* **DATA SHOWN**:

☆ ☆ ☆ ☆ ☆ ☆ ☆

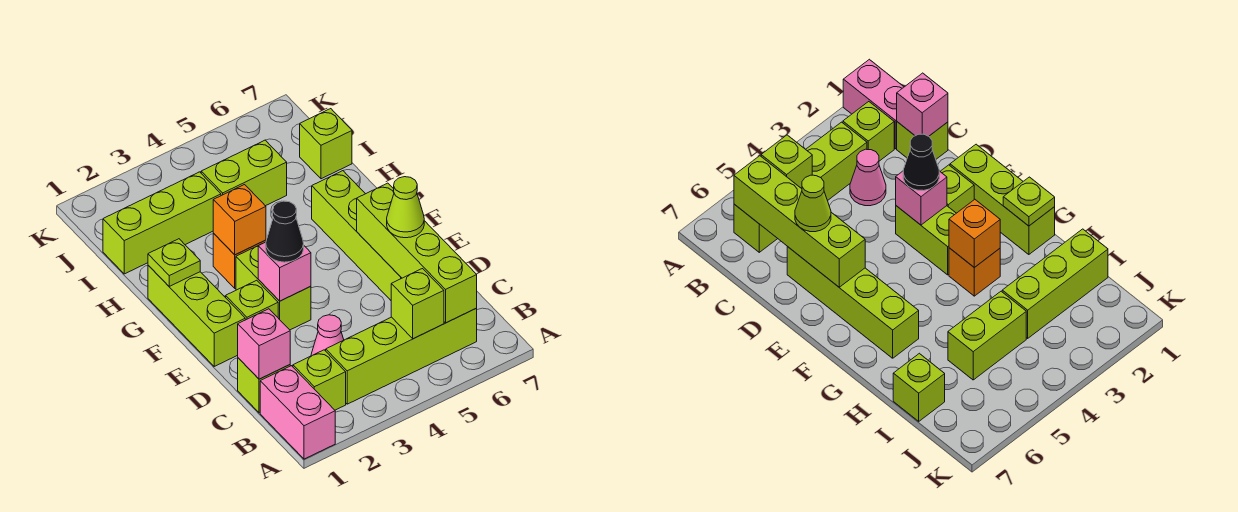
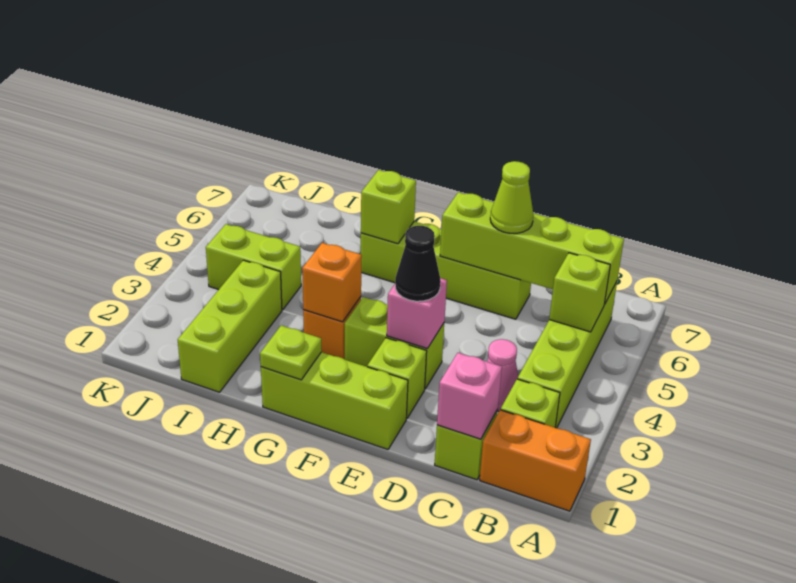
pink brick A1:B1 level 1 -> orange brick A1:B1 level 1
lime brick I4:I5 level 1 -> lime brick I4:J4 level 1
lime brick I7 level 1 -> lime brick G6 level 2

☆ ☆ ☆ ☆ ☆ ☆ ☆

* **ACTION ITEM**: Go through the preceding material and copy each line that has the word "lime".

* **RESULT**:
lime brick I4:I5 level 1 -> lime brick I4:J4 level 1
lime brick I7 level 1 -> lime brick G6 level 2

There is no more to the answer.